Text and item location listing

## Begin

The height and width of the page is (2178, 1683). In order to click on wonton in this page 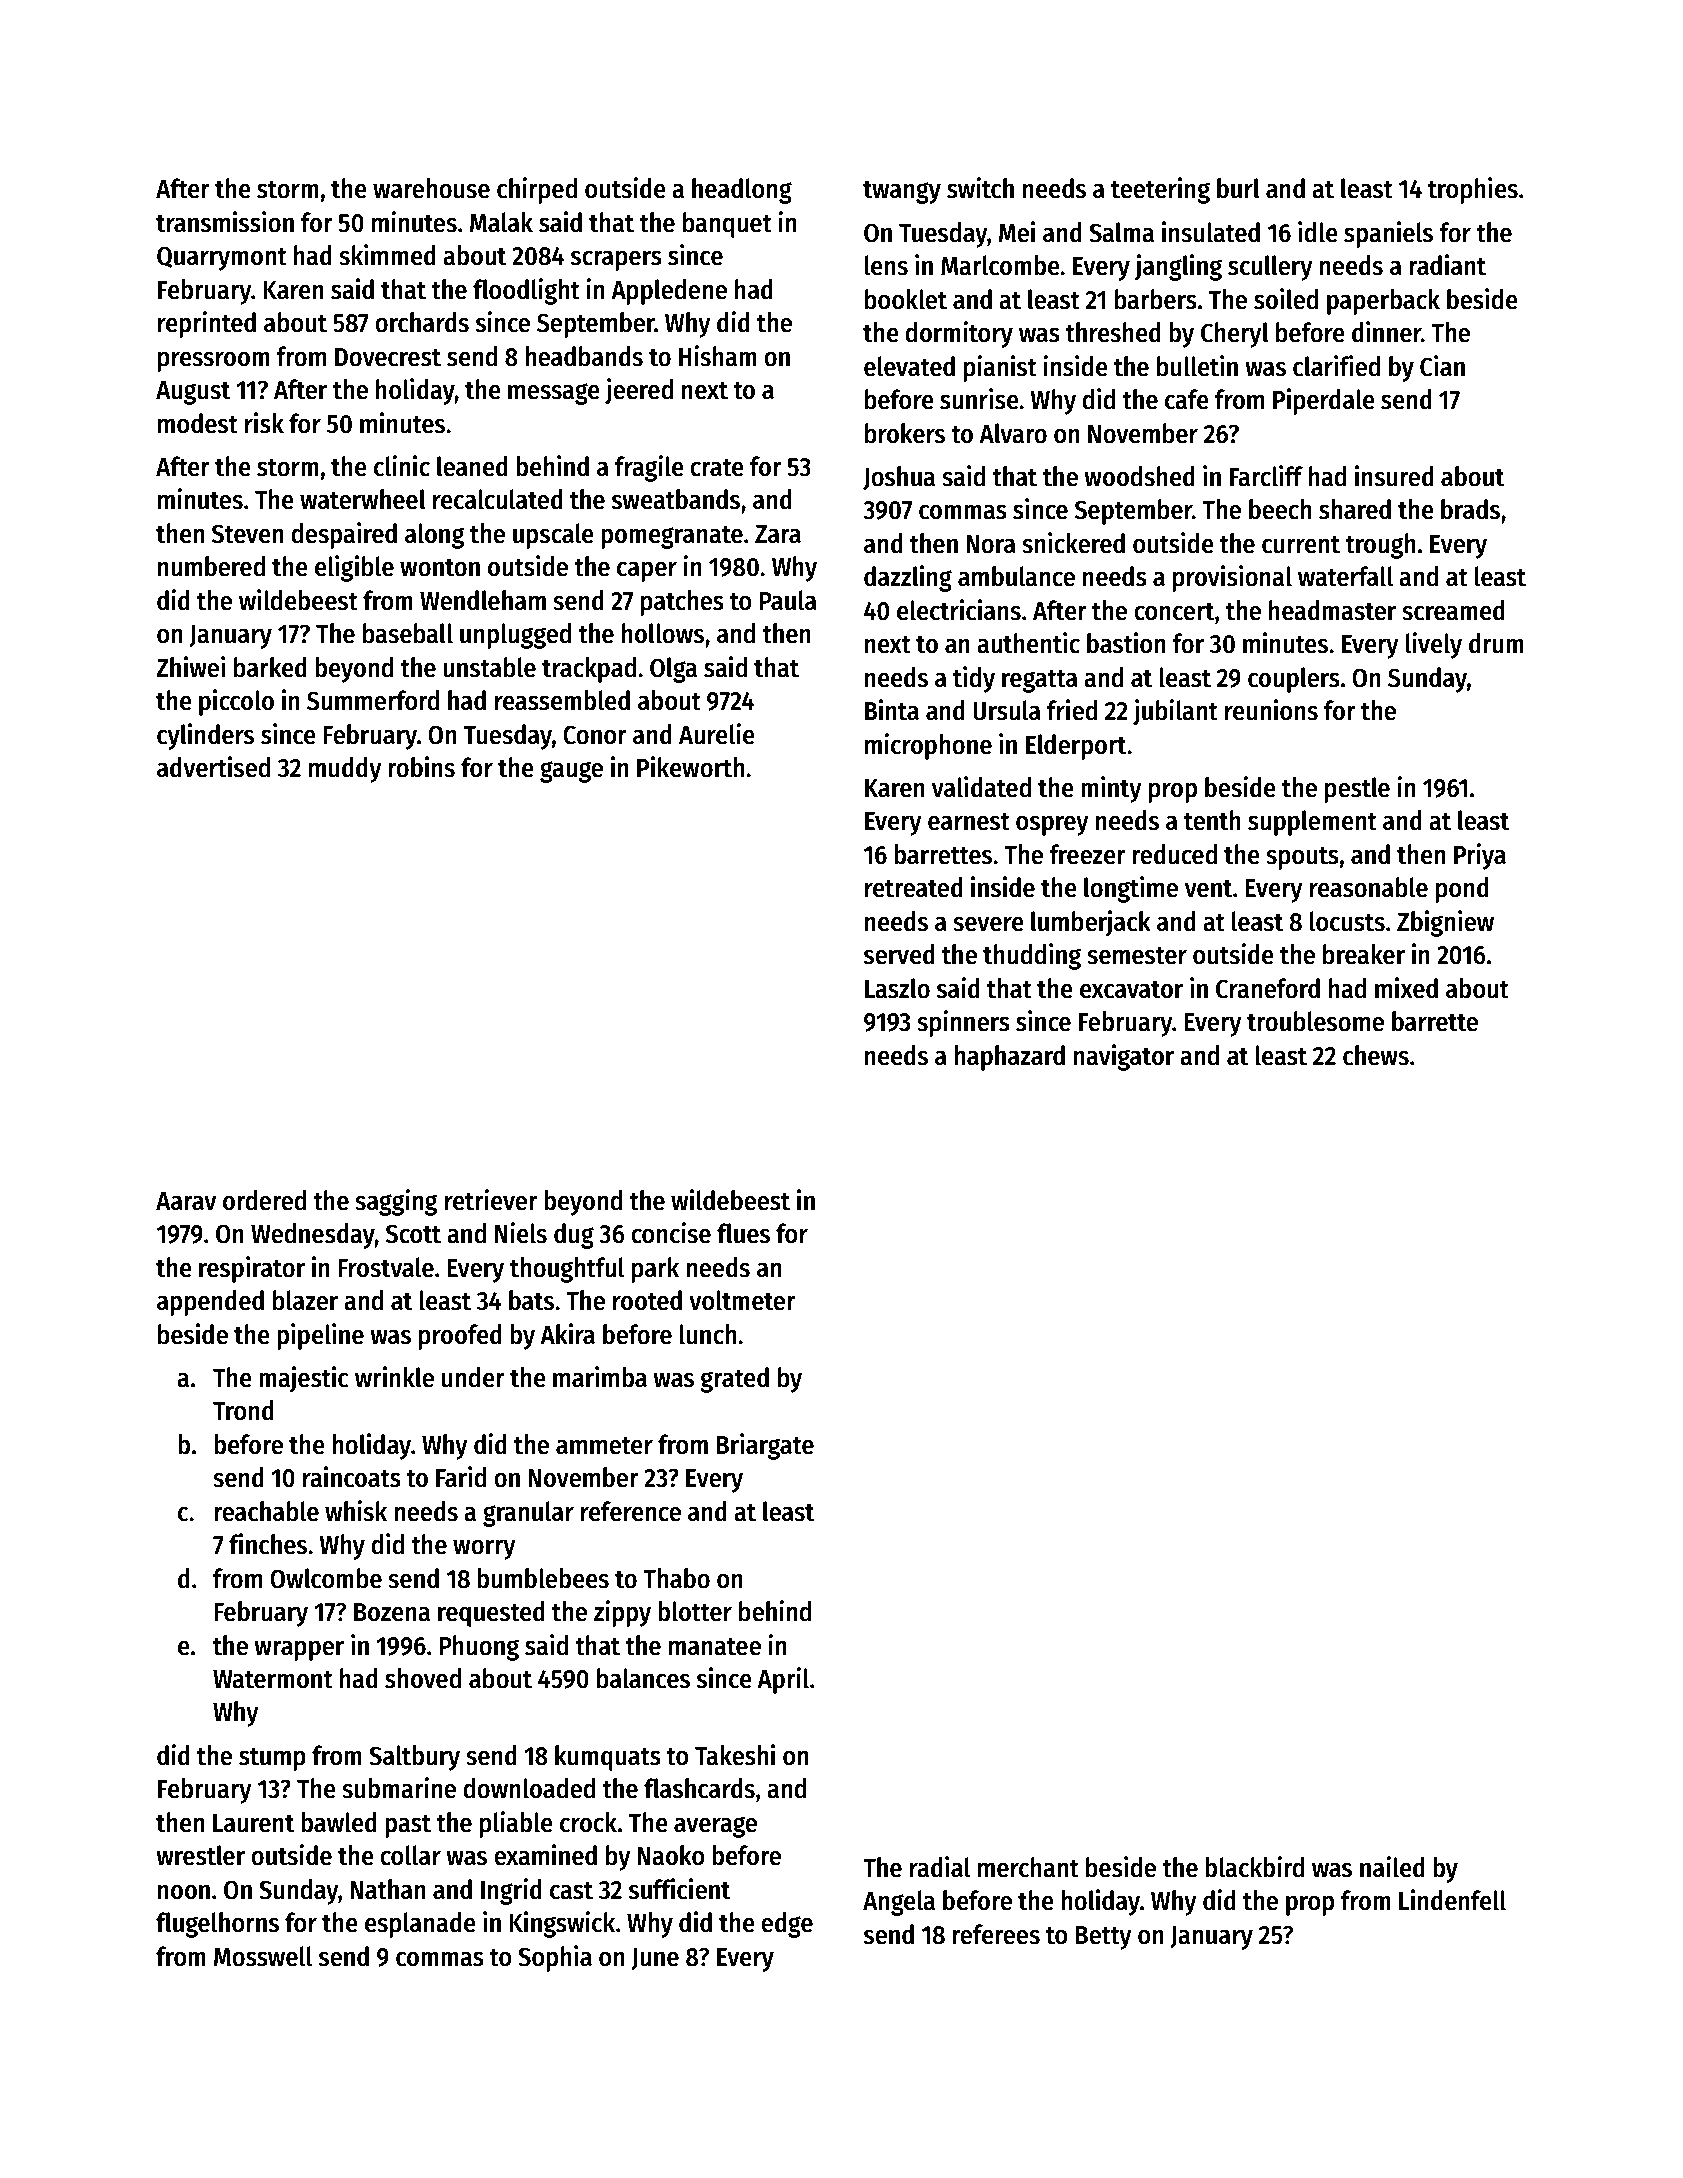, I will do `click(440, 568)`.
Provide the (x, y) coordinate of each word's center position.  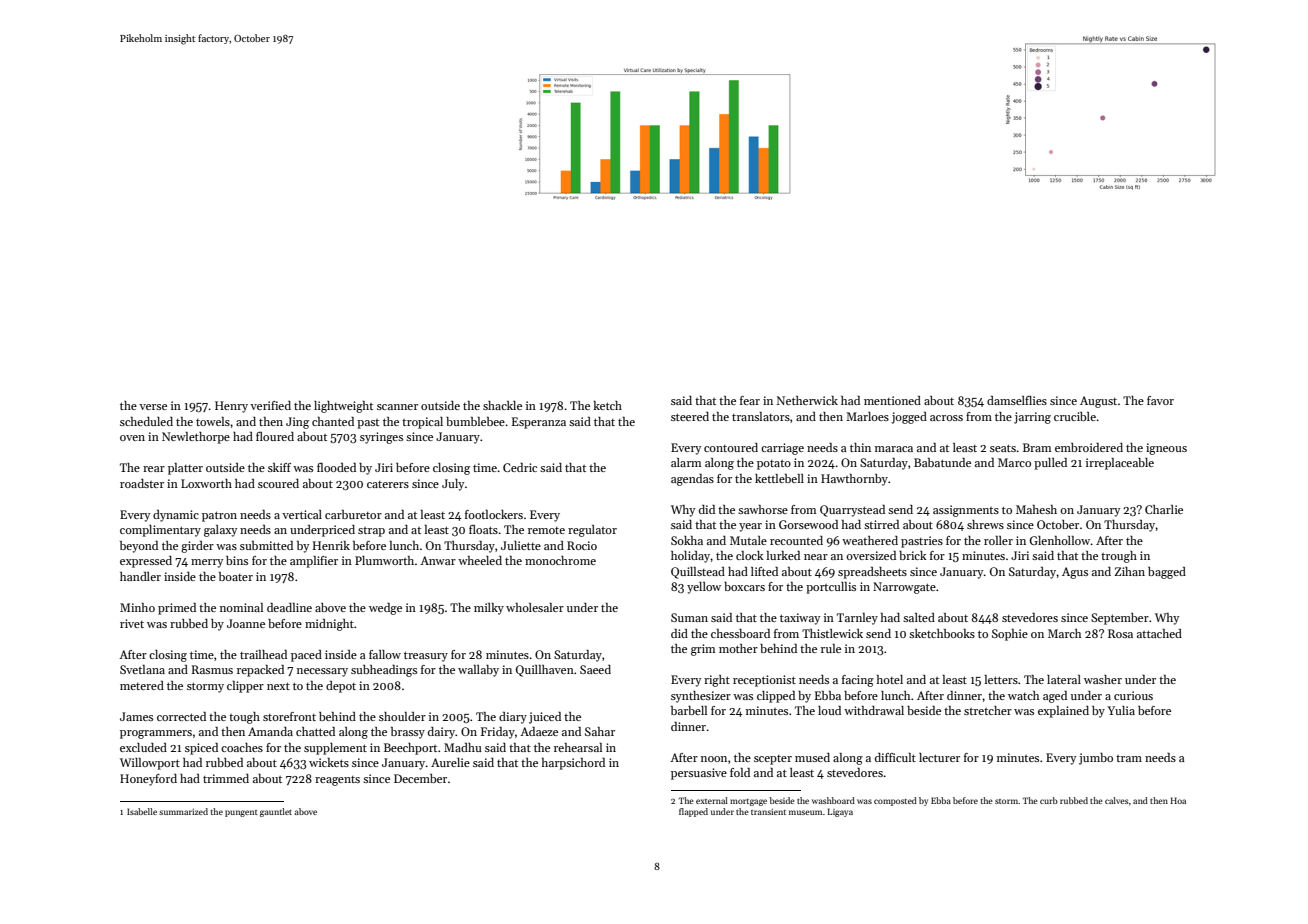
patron (219, 516)
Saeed (595, 669)
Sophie (1010, 635)
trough (1119, 557)
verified (270, 405)
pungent (241, 813)
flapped (693, 812)
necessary (322, 672)
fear (750, 400)
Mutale (748, 540)
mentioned (892, 400)
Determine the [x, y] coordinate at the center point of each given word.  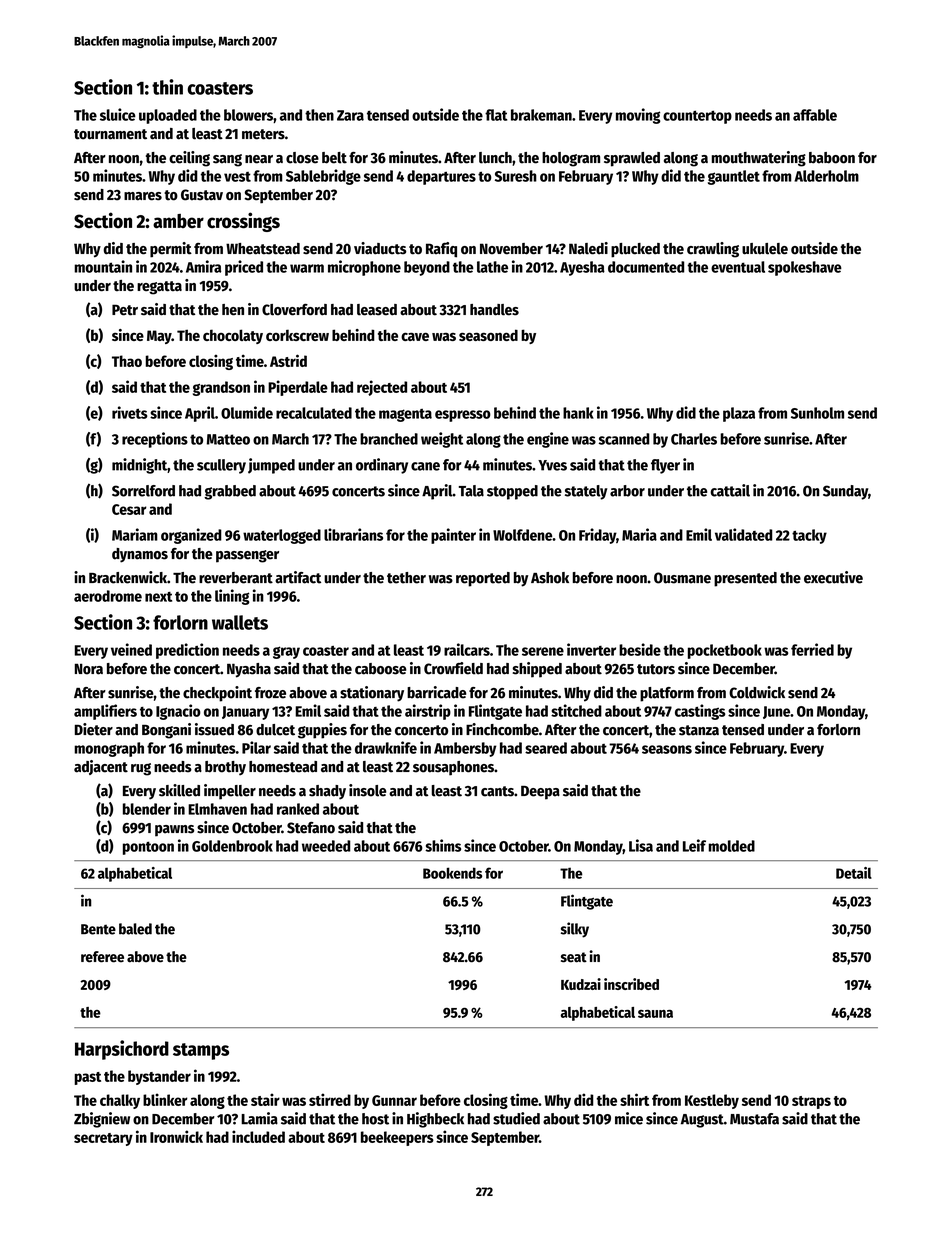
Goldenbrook [232, 846]
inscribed [631, 984]
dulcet [275, 730]
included [258, 1136]
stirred [330, 1099]
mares [143, 196]
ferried [812, 649]
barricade [436, 692]
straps [811, 1102]
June [776, 712]
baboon [832, 158]
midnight [139, 466]
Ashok [550, 578]
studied [516, 1118]
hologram [571, 159]
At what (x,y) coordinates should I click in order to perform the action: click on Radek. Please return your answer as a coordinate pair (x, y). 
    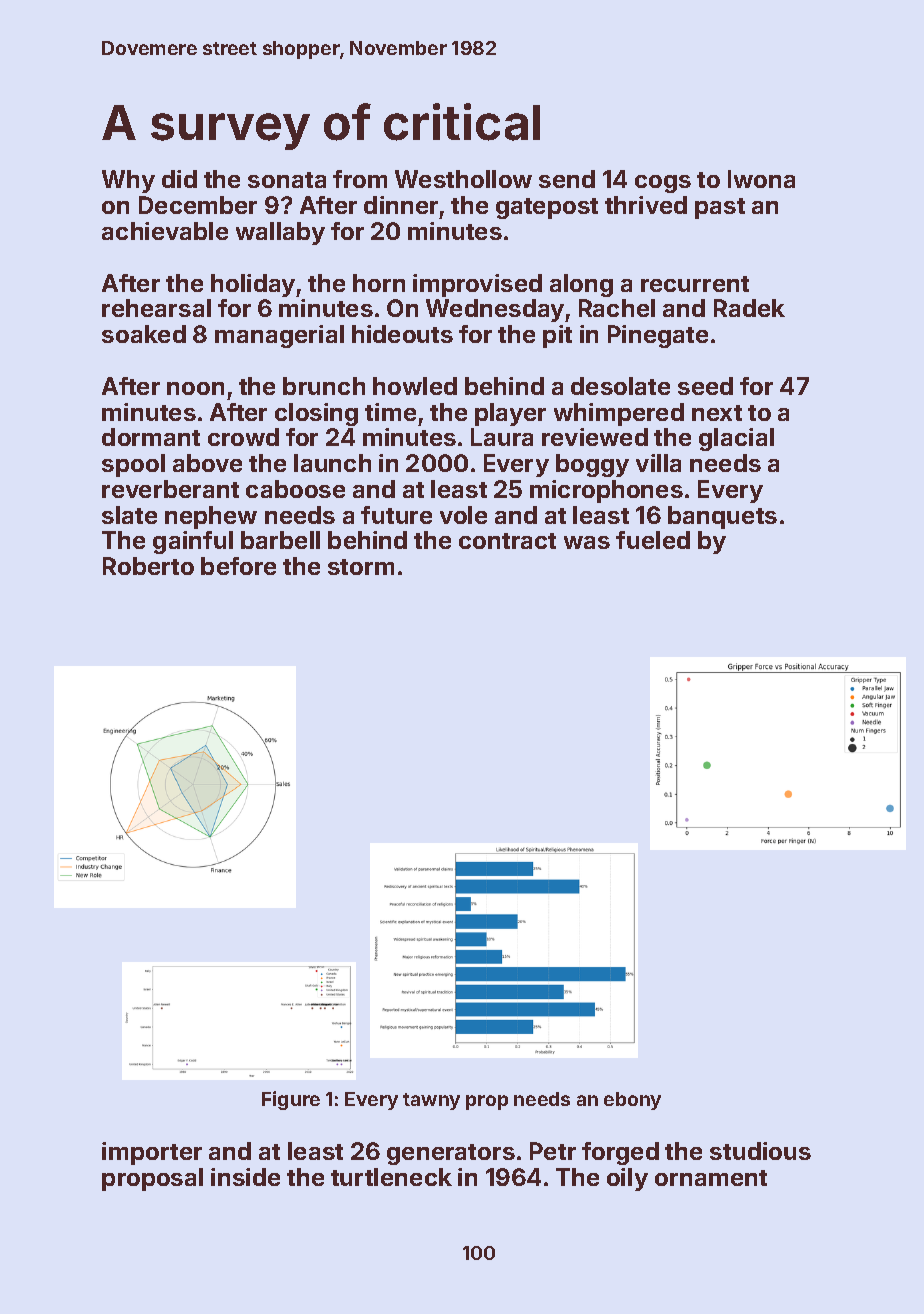
    Looking at the image, I should click on (749, 308).
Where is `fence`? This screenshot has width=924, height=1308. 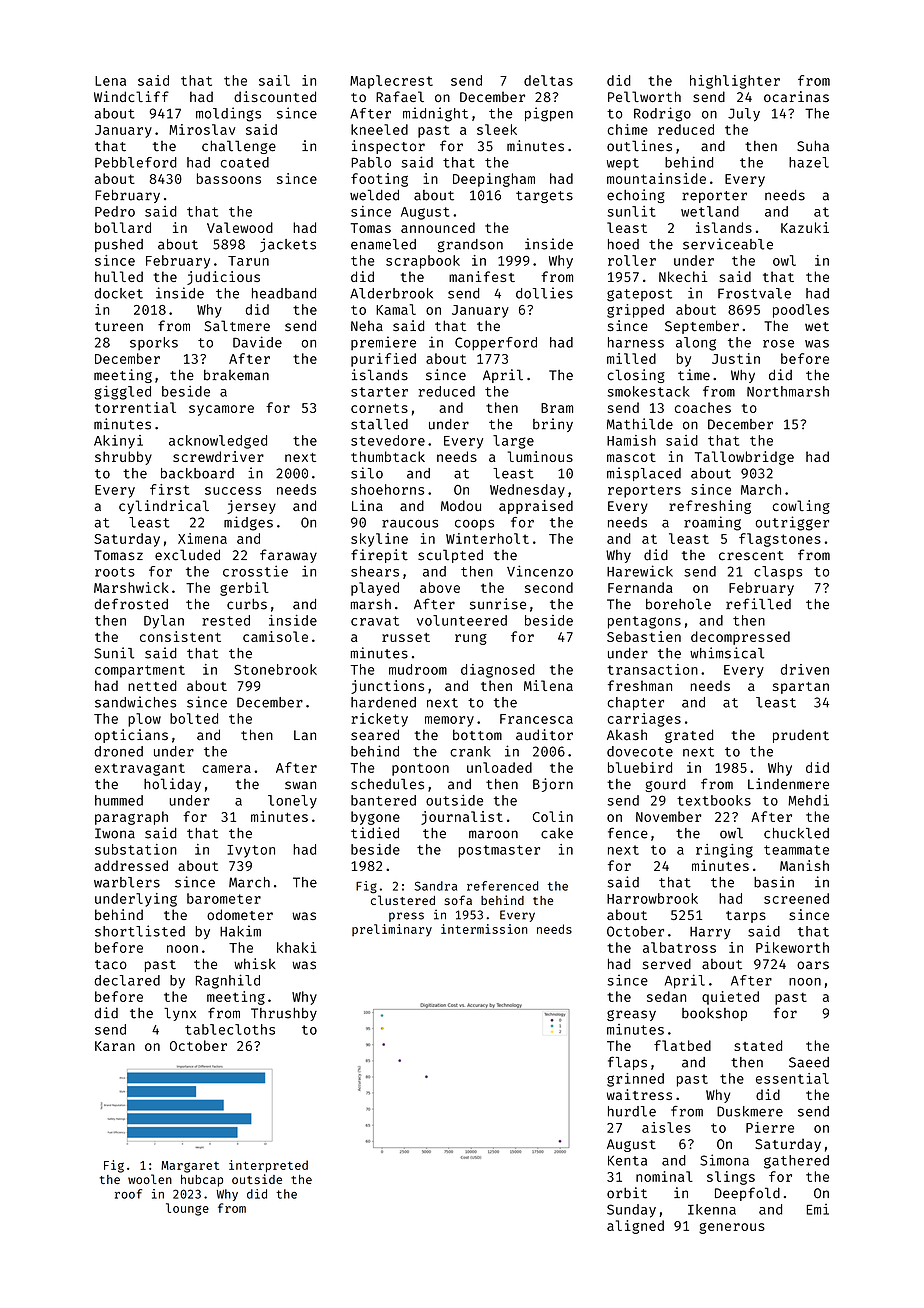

## End

Exercise description =>
Convert the listing above, from the line with "fear (750, 400)" through the end of the listing, into a JSON list of strings, one string per line, with blank lines left out. Leave the pictures out of the answer.

Correct answer =>
[
  "fear (750, 400)",
  "Mutale (748, 540)",
  "mentioned (892, 400)",
  "Determine the [x, y] coordinate at the center point of each given word.  ",
  "Goldenbrook [232, 846]",
  "inscribed [631, 984]",
  "dulcet [275, 730]",
  "included [258, 1136]",
  "stirred [330, 1099]",
  "mares [143, 196]",
  "ferried [812, 649]",
  "barricade [436, 692]",
  "straps [811, 1102]",
  "June [776, 712]",
  "baboon [832, 158]",
  "midnight [139, 466]",
  "Ashok [550, 578]",
  "studied [516, 1118]",
  "hologram [571, 159]",
  "At what (x,y) coordinates should I click in order to perform the action: click on Radek. Please return your answer as a coordinate pair (x, y). ",
  "    Looking at the image, I should click on (749, 308).",
  "Where is `fence`? This screenshot has width=924, height=1308. "
]